• Stored data
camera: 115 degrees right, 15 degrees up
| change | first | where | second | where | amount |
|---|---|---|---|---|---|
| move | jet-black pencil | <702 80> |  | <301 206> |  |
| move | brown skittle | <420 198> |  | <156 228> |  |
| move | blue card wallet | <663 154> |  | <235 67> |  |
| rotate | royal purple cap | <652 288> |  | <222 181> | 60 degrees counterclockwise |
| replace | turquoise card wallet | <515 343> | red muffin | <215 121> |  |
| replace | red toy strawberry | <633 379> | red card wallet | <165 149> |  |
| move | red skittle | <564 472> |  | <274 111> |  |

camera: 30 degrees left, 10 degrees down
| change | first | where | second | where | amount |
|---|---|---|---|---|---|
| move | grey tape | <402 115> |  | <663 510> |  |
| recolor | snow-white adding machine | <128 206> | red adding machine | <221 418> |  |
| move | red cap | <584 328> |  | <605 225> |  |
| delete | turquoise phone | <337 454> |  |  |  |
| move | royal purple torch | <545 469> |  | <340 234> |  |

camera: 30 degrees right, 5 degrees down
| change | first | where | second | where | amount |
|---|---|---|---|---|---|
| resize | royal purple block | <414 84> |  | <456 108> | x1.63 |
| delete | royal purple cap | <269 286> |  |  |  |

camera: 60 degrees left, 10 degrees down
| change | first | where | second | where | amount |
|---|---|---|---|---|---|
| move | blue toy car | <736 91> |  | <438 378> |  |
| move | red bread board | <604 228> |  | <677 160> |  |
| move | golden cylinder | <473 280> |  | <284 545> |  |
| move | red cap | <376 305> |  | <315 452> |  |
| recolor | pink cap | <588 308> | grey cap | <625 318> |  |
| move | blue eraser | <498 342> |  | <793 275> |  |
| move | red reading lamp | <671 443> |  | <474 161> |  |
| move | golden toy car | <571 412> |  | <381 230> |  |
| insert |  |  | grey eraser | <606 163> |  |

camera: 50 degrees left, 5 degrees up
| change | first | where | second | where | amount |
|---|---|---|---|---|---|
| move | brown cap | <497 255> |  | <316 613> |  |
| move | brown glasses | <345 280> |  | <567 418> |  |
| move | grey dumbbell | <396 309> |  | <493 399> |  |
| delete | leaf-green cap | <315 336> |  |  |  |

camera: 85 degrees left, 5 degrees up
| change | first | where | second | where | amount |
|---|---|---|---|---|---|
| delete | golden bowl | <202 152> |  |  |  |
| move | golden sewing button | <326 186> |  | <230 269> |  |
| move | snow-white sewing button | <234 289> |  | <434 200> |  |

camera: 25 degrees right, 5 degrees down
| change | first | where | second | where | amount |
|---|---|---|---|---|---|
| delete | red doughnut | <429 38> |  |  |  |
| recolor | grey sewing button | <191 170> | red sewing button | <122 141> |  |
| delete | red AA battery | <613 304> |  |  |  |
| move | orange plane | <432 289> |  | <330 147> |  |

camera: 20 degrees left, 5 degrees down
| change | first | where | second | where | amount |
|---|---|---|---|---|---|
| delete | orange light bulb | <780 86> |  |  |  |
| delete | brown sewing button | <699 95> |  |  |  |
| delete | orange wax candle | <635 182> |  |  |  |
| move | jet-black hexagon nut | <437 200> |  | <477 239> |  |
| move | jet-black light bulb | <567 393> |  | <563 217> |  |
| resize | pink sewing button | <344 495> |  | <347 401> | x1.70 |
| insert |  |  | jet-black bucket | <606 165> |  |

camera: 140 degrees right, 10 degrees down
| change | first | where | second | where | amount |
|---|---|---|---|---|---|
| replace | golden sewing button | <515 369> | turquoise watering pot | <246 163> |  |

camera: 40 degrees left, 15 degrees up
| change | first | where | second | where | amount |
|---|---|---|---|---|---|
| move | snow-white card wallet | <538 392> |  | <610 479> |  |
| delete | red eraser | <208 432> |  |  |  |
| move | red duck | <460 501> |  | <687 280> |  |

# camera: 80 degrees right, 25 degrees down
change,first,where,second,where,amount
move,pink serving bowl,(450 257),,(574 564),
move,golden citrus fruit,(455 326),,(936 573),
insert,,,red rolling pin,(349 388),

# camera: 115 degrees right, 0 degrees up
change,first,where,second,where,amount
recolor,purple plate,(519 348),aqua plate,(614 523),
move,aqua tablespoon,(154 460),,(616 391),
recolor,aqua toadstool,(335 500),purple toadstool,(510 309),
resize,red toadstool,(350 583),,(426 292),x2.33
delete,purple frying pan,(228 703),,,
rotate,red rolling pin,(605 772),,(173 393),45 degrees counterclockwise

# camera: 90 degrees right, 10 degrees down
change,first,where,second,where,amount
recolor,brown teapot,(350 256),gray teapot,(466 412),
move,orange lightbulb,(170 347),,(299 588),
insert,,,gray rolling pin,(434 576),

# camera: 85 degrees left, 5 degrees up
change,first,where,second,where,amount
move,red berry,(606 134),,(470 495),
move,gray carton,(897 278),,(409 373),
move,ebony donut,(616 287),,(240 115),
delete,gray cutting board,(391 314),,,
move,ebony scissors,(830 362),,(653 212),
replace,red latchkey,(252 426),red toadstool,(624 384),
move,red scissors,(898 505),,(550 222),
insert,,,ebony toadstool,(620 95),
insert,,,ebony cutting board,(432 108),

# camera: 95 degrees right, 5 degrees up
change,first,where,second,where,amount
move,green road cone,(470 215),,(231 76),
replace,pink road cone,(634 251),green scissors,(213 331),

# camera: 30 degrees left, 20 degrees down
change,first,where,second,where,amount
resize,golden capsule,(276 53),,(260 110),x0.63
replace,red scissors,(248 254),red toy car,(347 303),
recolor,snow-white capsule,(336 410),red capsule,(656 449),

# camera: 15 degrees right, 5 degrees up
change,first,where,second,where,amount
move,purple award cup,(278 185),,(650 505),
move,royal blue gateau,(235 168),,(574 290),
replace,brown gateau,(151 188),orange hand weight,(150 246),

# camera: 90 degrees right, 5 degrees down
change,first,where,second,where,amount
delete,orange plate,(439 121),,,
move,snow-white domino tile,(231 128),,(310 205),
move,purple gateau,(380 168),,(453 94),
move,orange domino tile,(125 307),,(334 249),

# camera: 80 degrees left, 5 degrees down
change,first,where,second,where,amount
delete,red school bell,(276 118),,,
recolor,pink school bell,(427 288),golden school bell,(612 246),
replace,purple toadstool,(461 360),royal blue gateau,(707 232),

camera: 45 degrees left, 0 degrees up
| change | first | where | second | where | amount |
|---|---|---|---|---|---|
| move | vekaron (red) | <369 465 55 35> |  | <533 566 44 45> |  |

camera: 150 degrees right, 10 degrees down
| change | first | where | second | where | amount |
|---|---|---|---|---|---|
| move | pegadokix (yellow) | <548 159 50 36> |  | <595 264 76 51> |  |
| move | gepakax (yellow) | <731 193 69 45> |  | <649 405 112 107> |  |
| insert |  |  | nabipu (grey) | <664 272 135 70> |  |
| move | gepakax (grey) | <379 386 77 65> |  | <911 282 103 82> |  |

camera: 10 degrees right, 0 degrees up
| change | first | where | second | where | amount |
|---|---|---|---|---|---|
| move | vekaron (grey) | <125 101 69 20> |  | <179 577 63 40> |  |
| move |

• What this task involves
What you return should be the lines from the beginning of the records through the one that contains "replace | red", repeated exactly and with no additions.

• Solution below
camera: 115 degrees right, 15 degrees up
| change | first | where | second | where | amount |
|---|---|---|---|---|---|
| move | jet-black pencil | <702 80> |  | <301 206> |  |
| move | brown skittle | <420 198> |  | <156 228> |  |
| move | blue card wallet | <663 154> |  | <235 67> |  |
| rotate | royal purple cap | <652 288> |  | <222 181> | 60 degrees counterclockwise |
| replace | turquoise card wallet | <515 343> | red muffin | <215 121> |  |
| replace | red toy strawberry | <633 379> | red card wallet | <165 149> |  |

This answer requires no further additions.